[About this exercise] Your answer must hold only the lines below from the line containing "(413, 108) = (567, 214): red" through the line containing "(615, 240) = (501, 431): turquoise", each reproduced exactly.

********

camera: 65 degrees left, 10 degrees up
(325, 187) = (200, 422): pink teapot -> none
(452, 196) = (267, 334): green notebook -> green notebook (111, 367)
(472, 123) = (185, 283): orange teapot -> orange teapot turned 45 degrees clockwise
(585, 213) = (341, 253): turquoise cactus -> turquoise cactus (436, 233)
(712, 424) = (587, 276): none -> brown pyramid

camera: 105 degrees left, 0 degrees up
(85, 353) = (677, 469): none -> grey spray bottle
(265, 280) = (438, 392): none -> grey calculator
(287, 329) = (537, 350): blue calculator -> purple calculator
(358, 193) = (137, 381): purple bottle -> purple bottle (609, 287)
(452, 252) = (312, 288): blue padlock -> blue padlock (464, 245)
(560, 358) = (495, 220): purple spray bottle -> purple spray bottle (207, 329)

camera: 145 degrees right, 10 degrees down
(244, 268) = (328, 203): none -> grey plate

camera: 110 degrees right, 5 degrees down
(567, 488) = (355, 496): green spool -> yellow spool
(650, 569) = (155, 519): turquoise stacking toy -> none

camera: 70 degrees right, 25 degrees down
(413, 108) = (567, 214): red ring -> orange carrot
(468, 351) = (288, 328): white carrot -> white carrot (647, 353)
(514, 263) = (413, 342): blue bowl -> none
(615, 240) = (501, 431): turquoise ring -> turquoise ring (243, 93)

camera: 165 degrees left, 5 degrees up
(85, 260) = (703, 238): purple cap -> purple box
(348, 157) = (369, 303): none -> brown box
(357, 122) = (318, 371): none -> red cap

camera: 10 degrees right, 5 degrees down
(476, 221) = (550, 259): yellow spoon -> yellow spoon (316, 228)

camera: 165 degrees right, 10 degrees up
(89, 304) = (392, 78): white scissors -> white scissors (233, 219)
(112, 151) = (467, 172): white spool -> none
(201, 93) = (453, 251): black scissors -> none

********

[Result of this exercise]
(413, 108) = (567, 214): red ring -> orange carrot
(468, 351) = (288, 328): white carrot -> white carrot (647, 353)
(514, 263) = (413, 342): blue bowl -> none
(615, 240) = (501, 431): turquoise ring -> turquoise ring (243, 93)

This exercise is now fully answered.